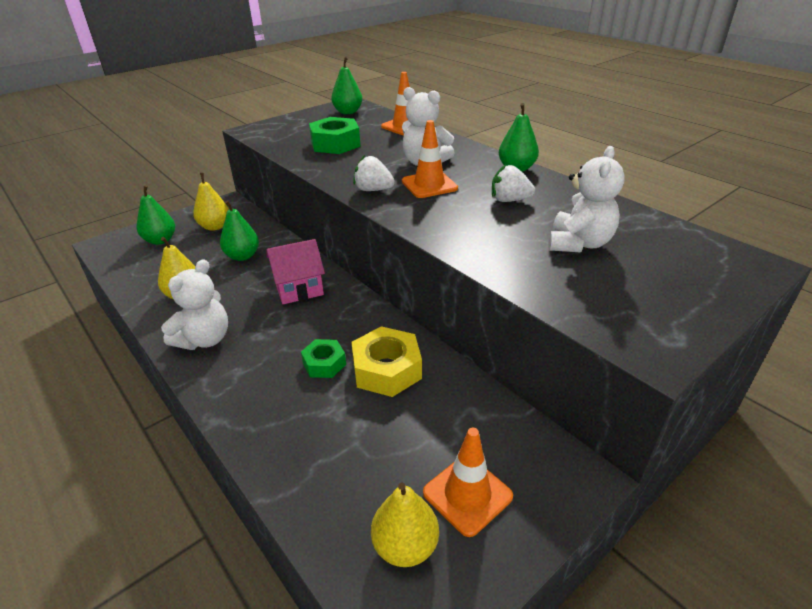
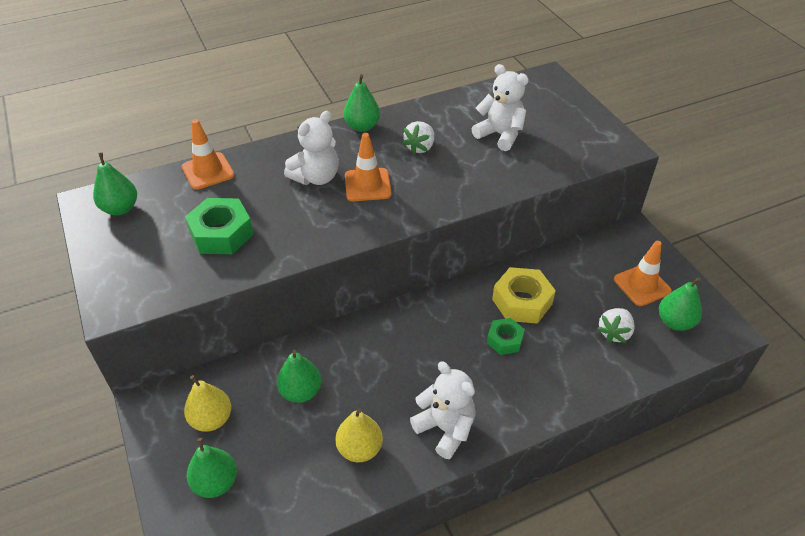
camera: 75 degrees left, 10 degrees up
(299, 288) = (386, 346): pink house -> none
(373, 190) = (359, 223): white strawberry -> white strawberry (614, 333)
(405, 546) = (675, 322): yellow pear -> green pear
■ ■ ■
▶ [Your goal] Extract the full listing exactly, with the pictures left out.

▶ [Reply]
camera: 75 degrees left, 10 degrees up
(299, 288) = (386, 346): pink house -> none
(373, 190) = (359, 223): white strawberry -> white strawberry (614, 333)
(405, 546) = (675, 322): yellow pear -> green pear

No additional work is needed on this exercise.